---------- SOURCE MATERIAL
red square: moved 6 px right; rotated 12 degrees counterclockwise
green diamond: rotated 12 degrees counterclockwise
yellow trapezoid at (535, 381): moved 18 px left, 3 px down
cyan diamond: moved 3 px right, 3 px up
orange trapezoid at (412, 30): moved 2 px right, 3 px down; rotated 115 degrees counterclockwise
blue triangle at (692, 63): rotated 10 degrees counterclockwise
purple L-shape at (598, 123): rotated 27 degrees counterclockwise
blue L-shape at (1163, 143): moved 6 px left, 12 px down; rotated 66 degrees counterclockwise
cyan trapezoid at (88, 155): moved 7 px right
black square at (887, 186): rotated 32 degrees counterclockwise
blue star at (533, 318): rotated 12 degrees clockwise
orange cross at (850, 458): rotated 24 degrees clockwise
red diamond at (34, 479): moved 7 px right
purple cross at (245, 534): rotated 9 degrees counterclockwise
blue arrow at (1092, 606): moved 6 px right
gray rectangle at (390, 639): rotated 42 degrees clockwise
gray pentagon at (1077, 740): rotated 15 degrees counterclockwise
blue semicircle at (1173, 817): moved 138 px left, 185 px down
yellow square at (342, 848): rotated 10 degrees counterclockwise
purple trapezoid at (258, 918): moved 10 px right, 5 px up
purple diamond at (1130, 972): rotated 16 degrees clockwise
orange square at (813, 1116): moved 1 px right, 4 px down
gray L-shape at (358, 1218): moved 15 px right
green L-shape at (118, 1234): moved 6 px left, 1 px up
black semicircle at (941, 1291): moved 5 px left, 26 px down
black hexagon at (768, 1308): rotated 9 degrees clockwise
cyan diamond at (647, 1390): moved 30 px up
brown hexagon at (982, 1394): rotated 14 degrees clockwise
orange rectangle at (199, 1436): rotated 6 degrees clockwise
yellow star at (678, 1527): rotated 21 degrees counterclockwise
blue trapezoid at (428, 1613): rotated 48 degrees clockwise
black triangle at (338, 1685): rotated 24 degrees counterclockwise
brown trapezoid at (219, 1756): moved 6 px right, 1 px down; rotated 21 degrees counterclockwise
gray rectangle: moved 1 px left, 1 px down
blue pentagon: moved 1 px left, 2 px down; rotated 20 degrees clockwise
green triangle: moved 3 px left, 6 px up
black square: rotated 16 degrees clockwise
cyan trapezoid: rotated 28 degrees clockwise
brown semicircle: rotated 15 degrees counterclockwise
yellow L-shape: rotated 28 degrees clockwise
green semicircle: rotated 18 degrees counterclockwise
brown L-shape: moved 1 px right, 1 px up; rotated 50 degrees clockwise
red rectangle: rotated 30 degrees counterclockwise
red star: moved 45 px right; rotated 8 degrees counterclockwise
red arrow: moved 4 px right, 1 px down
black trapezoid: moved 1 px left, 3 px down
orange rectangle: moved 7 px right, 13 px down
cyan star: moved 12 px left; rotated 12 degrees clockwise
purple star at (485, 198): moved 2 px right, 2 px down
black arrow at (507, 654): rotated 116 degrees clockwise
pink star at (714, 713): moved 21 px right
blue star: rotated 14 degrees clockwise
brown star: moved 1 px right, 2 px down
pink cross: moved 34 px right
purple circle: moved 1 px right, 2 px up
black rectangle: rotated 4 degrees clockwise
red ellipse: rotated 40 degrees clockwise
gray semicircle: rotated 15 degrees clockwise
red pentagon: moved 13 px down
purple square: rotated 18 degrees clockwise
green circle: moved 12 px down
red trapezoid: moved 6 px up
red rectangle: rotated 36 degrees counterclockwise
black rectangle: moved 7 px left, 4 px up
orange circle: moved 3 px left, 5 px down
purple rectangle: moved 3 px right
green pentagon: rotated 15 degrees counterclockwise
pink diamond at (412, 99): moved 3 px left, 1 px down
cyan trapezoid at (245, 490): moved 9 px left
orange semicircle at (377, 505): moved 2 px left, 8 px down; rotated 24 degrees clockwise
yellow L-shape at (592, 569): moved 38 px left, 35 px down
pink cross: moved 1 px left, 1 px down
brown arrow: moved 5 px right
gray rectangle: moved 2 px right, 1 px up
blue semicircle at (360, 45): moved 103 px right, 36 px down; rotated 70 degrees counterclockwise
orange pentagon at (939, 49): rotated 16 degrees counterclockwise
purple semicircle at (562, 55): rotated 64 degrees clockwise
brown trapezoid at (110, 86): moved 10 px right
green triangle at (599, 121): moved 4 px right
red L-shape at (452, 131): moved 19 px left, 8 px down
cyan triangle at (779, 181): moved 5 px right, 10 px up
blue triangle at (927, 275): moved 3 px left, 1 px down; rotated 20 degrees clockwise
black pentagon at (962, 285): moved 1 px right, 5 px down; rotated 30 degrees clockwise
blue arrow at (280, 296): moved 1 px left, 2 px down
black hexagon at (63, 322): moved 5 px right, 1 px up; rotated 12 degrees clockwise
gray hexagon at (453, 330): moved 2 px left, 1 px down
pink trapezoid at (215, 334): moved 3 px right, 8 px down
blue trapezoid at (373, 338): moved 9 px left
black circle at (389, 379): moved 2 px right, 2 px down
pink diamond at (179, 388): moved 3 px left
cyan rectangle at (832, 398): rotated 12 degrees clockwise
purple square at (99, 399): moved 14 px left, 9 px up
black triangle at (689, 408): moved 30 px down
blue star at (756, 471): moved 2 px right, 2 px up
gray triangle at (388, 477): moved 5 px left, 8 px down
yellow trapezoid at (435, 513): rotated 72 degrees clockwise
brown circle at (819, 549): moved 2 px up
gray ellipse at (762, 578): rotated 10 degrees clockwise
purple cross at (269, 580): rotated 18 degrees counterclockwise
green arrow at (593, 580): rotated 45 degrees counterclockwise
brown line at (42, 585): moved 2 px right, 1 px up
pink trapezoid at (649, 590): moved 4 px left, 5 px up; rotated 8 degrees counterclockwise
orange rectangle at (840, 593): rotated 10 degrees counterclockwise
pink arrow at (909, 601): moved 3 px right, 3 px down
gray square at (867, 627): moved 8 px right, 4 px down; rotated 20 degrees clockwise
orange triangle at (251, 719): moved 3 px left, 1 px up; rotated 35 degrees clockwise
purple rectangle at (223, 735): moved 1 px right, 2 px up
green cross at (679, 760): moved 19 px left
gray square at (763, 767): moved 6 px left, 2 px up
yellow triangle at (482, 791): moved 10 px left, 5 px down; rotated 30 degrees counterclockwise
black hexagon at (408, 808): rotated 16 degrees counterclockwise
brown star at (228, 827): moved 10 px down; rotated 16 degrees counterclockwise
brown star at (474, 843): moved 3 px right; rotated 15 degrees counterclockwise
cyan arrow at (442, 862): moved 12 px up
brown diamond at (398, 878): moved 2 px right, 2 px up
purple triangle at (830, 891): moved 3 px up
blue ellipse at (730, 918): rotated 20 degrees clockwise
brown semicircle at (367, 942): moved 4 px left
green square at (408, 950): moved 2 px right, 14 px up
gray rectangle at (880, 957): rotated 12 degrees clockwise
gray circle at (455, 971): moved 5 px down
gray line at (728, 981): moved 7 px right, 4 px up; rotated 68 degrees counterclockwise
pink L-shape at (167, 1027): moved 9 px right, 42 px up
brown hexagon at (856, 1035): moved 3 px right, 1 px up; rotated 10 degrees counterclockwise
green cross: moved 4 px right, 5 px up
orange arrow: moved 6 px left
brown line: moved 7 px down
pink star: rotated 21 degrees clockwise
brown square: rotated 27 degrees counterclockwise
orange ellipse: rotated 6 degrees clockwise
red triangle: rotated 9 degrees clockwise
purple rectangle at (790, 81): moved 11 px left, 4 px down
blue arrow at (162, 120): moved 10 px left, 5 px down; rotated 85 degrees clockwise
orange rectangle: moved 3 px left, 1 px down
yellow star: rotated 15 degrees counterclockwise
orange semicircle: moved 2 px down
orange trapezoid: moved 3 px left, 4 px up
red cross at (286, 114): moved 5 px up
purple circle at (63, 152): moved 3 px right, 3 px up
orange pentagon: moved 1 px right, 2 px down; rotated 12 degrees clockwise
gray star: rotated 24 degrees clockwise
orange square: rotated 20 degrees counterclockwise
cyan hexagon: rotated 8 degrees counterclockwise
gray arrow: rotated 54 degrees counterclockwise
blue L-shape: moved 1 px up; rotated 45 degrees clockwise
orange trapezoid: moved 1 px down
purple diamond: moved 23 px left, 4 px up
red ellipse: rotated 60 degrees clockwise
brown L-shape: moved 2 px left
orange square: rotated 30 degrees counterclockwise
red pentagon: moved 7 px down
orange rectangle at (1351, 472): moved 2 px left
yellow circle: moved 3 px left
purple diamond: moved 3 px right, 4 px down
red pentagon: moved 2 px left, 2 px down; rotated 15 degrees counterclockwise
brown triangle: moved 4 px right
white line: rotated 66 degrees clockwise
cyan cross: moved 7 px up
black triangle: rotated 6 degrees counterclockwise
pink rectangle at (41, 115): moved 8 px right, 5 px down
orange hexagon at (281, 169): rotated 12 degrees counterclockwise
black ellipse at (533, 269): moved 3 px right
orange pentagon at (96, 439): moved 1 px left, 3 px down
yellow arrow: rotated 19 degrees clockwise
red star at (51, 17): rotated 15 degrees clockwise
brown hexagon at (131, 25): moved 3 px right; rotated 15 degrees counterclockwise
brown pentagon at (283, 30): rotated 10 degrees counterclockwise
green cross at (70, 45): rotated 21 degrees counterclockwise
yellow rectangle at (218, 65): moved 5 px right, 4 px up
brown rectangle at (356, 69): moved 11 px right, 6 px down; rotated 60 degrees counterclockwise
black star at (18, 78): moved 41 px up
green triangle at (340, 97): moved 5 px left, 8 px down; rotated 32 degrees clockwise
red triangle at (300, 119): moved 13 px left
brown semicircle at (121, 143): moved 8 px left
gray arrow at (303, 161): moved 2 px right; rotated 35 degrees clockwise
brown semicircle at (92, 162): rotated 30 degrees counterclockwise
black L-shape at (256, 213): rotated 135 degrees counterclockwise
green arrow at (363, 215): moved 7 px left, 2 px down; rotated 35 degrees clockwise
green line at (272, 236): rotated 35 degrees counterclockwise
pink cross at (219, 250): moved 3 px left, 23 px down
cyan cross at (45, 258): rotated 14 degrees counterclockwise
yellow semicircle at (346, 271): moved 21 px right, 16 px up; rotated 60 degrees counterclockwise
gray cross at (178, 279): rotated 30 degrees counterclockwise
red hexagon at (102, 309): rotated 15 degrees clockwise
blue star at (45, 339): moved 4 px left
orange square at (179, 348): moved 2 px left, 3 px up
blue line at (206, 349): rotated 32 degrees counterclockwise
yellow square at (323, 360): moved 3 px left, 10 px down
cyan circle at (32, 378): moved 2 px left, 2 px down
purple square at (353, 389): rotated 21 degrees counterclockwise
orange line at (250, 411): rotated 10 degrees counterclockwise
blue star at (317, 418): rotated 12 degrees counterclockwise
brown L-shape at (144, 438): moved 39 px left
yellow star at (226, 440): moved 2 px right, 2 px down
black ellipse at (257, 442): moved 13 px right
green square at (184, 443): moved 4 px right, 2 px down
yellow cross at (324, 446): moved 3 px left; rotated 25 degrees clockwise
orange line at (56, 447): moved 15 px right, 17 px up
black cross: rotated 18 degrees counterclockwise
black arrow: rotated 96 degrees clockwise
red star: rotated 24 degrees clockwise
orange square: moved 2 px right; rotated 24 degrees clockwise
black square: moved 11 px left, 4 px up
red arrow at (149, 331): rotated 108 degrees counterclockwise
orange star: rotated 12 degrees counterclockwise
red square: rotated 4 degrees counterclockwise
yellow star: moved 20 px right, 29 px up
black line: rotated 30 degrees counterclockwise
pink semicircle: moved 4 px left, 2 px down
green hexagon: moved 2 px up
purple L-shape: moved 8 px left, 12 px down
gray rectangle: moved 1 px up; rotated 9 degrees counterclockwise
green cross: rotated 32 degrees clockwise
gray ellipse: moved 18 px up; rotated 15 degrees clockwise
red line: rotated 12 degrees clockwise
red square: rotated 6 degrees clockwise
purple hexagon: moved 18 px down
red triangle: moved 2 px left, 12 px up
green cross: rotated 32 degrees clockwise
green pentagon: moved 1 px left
--------------------
YOUR ASSIGNMENT: Give back exactly the lines above starting at the line where "cyan rectangle at" appears and ending at the line where "pink arrow at" appears, both included, with no other lines.

OUTPUT BELOW:
cyan rectangle at (832, 398): rotated 12 degrees clockwise
purple square at (99, 399): moved 14 px left, 9 px up
black triangle at (689, 408): moved 30 px down
blue star at (756, 471): moved 2 px right, 2 px up
gray triangle at (388, 477): moved 5 px left, 8 px down
yellow trapezoid at (435, 513): rotated 72 degrees clockwise
brown circle at (819, 549): moved 2 px up
gray ellipse at (762, 578): rotated 10 degrees clockwise
purple cross at (269, 580): rotated 18 degrees counterclockwise
green arrow at (593, 580): rotated 45 degrees counterclockwise
brown line at (42, 585): moved 2 px right, 1 px up
pink trapezoid at (649, 590): moved 4 px left, 5 px up; rotated 8 degrees counterclockwise
orange rectangle at (840, 593): rotated 10 degrees counterclockwise
pink arrow at (909, 601): moved 3 px right, 3 px down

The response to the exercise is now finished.